WHAT TO PRODUCE:
Compute how many lines in the entries below contain "spoon", and output nothing but the number.

Records from a collection
================
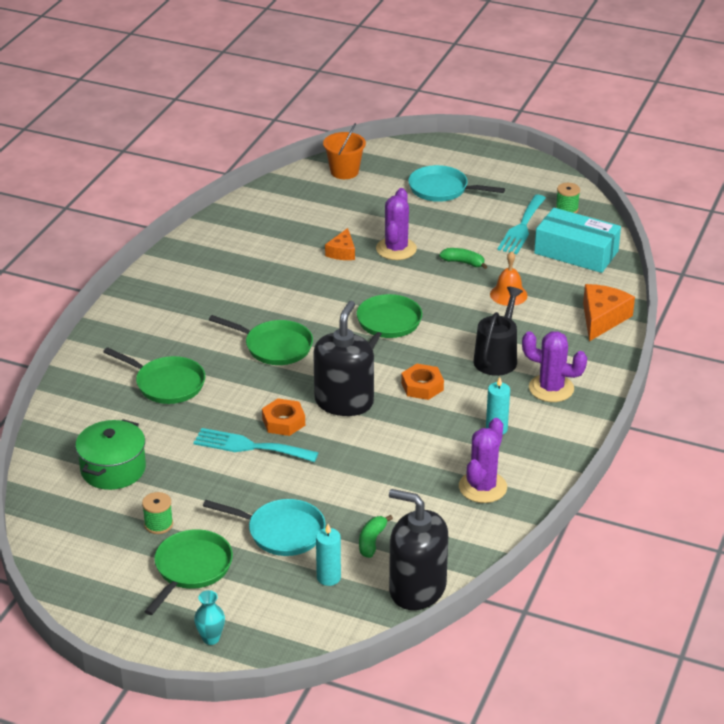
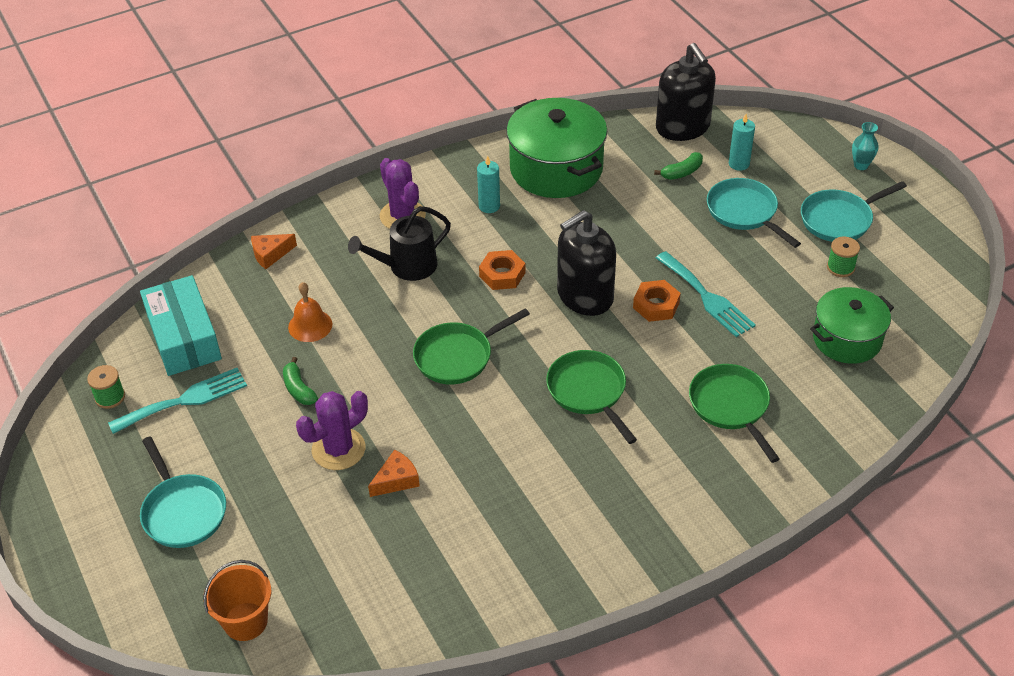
camera: 140 degrees left, 10 degrees up
green pan [144,529,233,615] -> turquoise pan [801,181,907,242]
purple cactus [459,418,507,503] -> green pot [506,98,607,198]
orange cheese [583,284,635,341] -> orange cheese [251,234,297,269], size x0.62

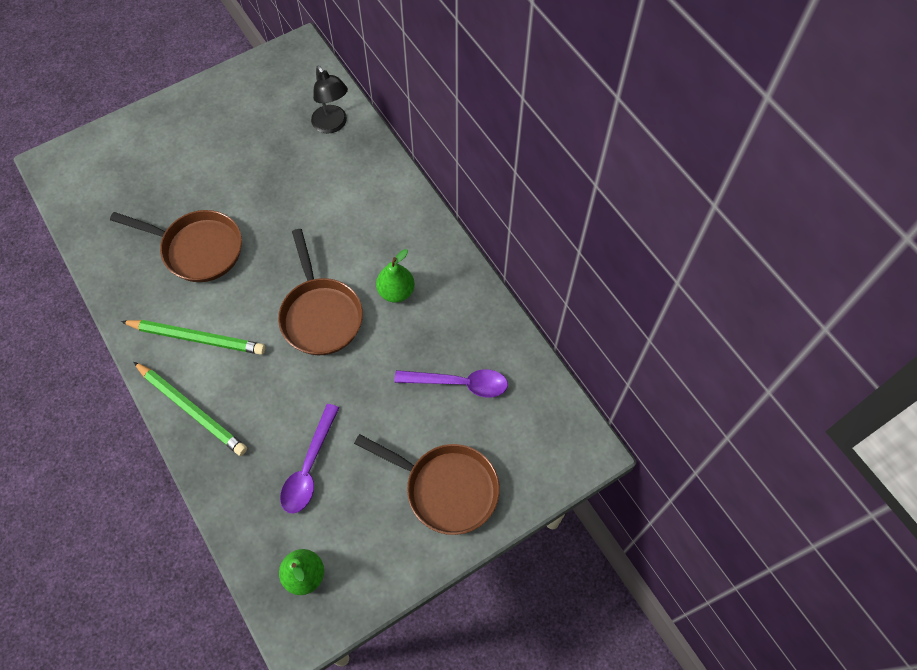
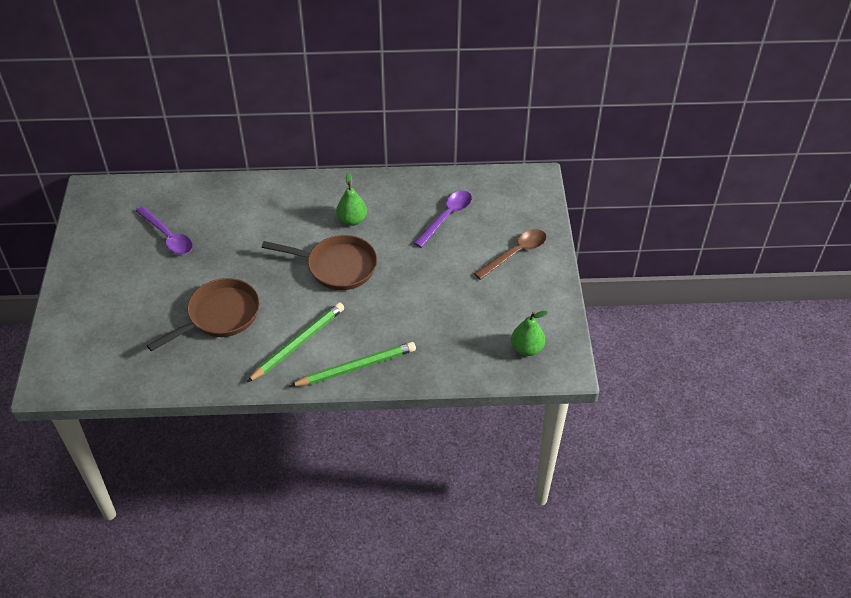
camera: 60 degrees left, 15 degrees down
purple spoon [280,404,339,514] -> purple spoon moved to [136,206,193,255]
black lamp [311,66,348,134] -> none
brown pan [354,434,500,535] -> brown spoon [474,229,546,280]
================
SOLUTION TO THIS PROBLEM:
2